> **Exercise directions**: Reproduce word for word the lines between the one containing "Find all objects" and the end of the entries below, both inclusive; leave out pictures.

> **The data**:
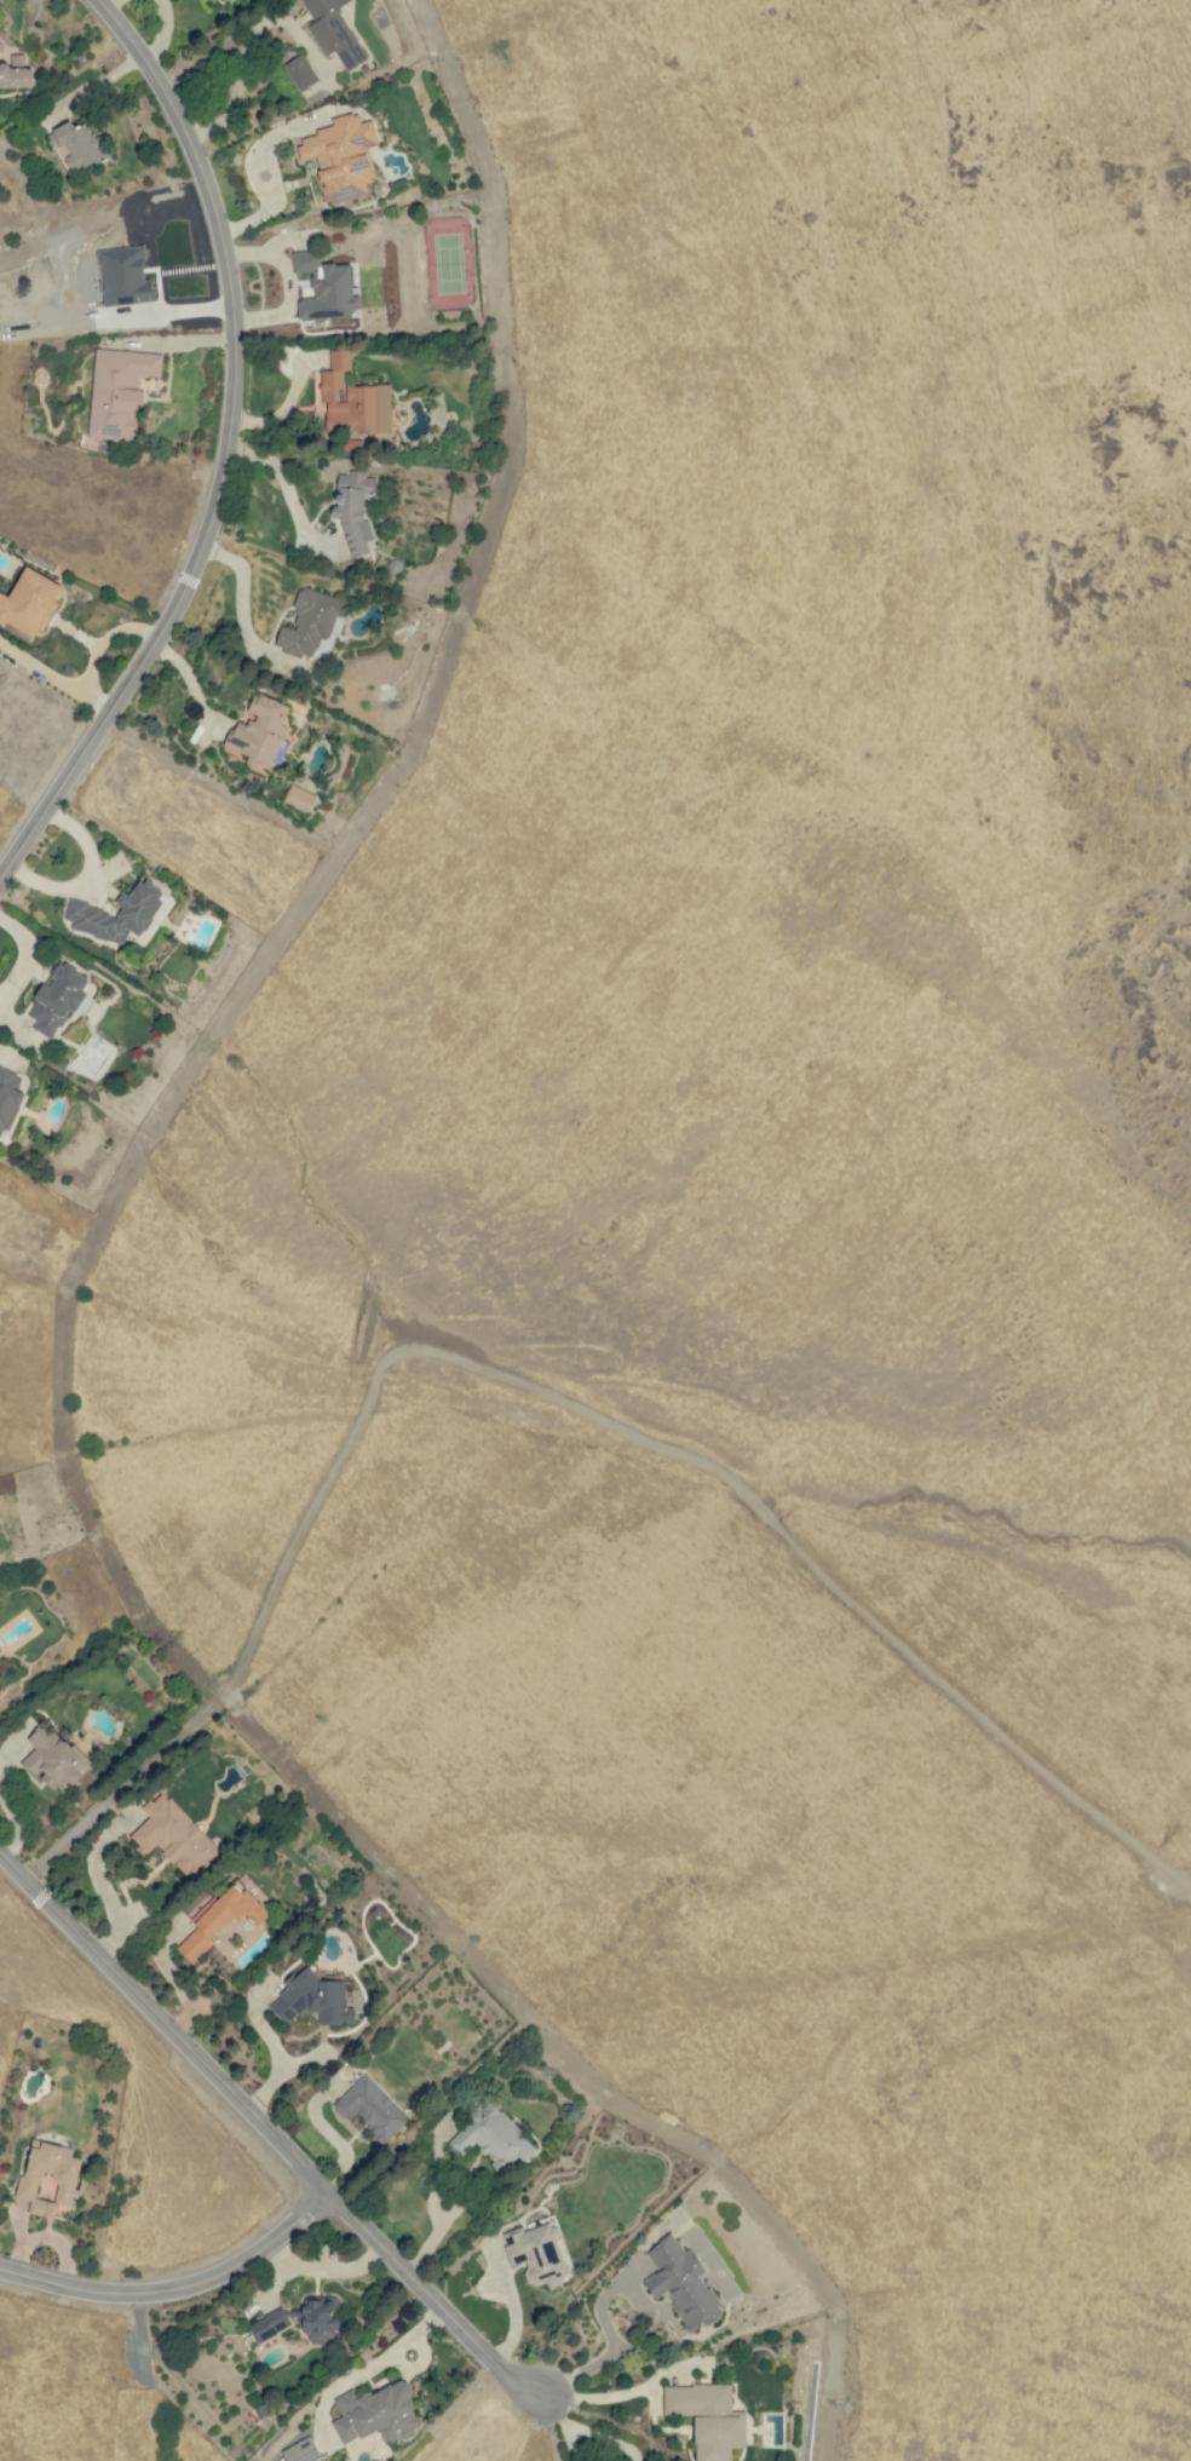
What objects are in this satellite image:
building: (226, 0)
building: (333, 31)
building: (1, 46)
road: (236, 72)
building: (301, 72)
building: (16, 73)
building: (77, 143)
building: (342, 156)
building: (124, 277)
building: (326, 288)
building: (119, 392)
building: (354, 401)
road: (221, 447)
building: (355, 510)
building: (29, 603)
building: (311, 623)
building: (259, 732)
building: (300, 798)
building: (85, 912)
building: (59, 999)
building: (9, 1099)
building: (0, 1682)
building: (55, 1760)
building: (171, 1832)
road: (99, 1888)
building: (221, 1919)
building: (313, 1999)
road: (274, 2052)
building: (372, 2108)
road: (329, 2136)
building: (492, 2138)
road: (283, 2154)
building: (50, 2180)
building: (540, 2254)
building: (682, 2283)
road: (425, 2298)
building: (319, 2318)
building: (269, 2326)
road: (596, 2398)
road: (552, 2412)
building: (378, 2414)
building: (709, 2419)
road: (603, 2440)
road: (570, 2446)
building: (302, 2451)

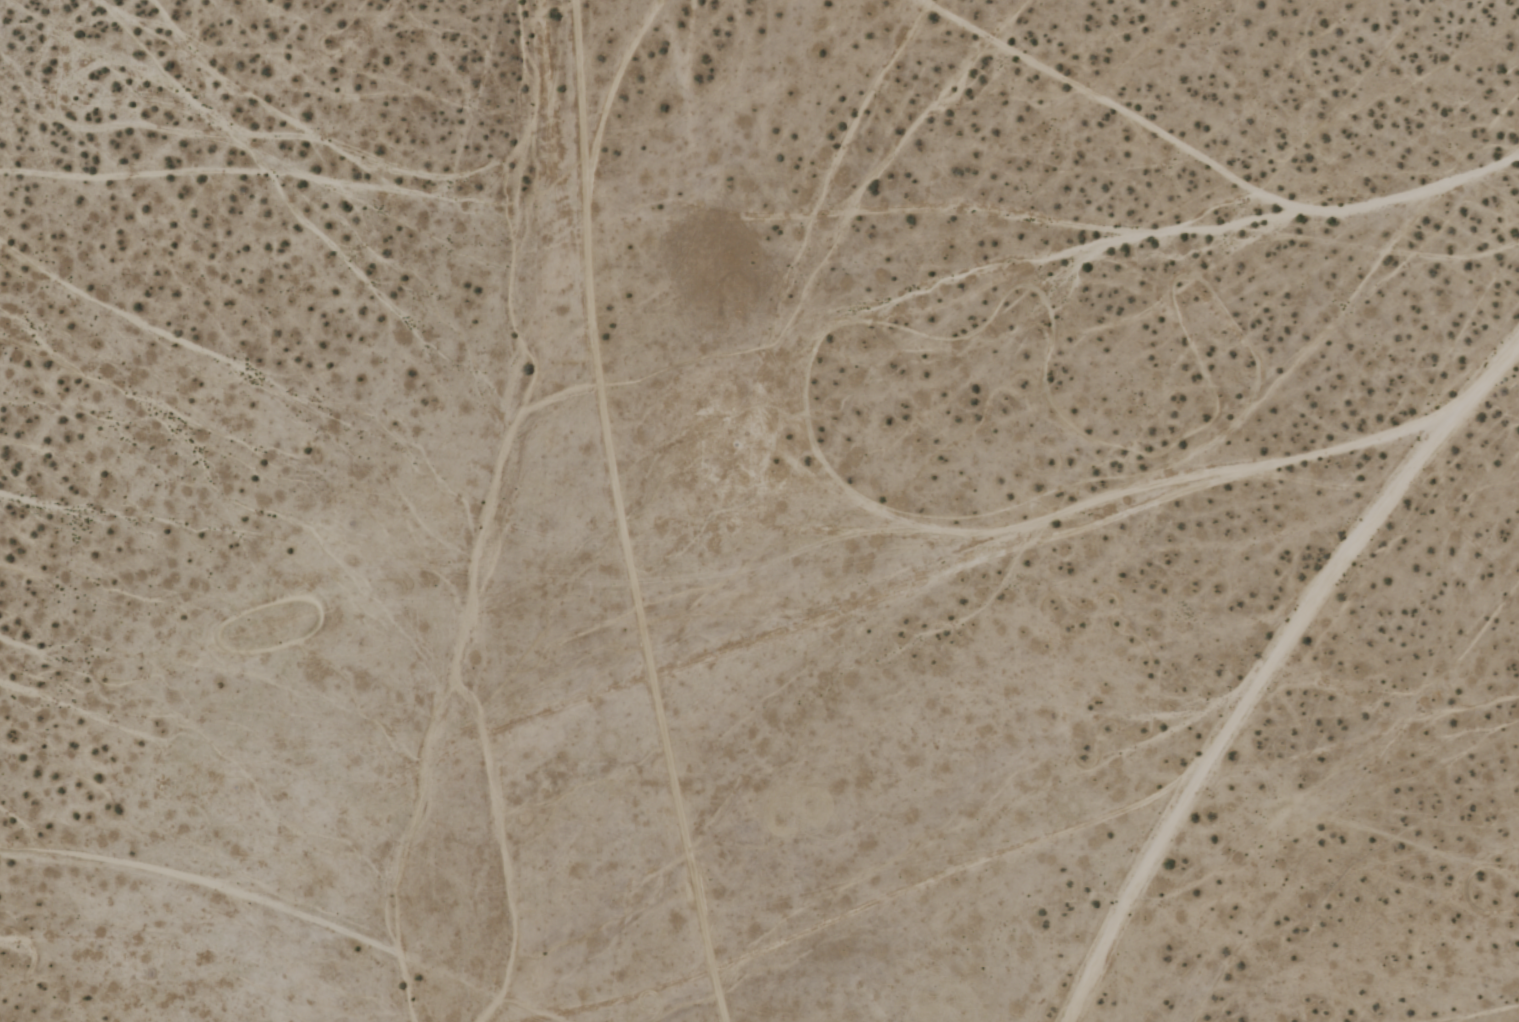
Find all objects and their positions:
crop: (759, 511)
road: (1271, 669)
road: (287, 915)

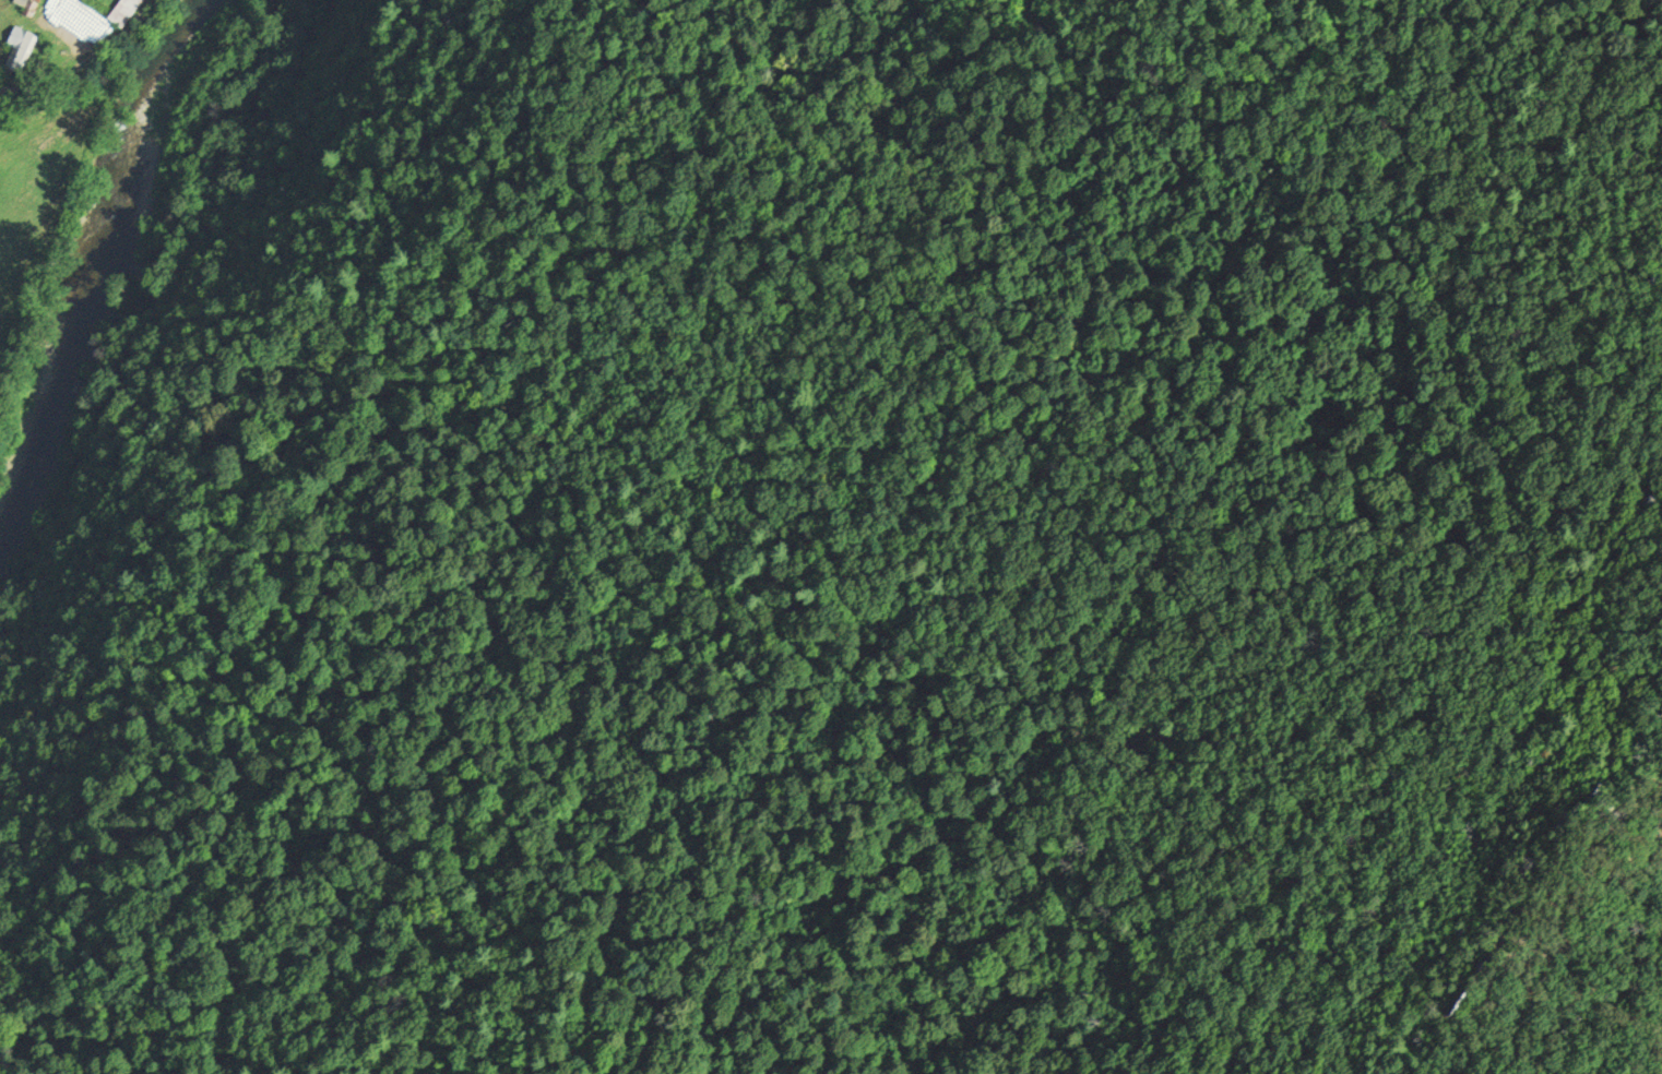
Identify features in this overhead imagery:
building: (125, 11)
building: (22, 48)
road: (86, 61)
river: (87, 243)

> **Finished exercise**:
Find all objects and their positions:
crop: (759, 511)
road: (1271, 669)
road: (287, 915)

Identify features in this overhead imagery:
building: (125, 11)
building: (22, 48)
road: (86, 61)
river: (87, 243)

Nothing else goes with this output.